Top of Given material

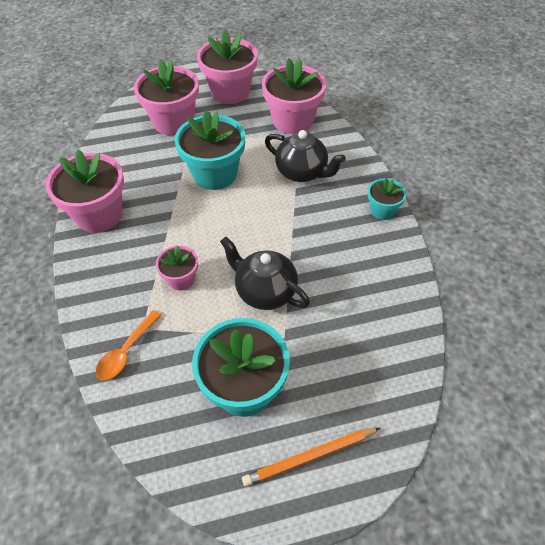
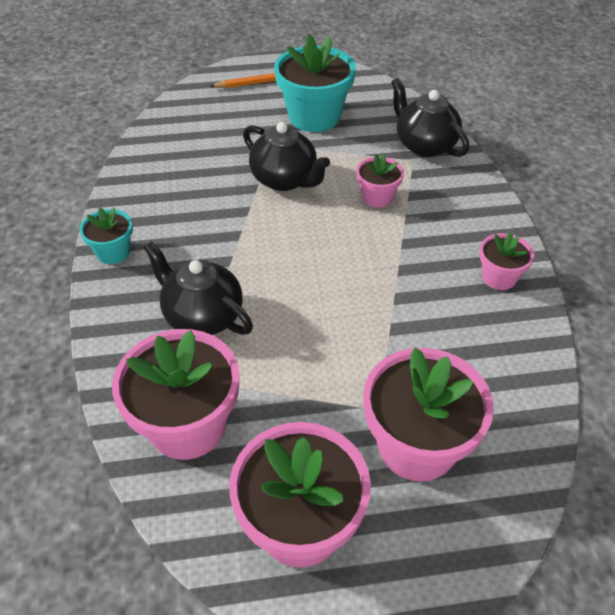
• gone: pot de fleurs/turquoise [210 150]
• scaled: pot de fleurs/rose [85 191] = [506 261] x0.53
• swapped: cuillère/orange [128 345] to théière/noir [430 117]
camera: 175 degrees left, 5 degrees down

Bottom of Given material

### What is being asked
Count the lines of the data that contain the string "fleurs", and reply with that number alone.

### Exercise solution
2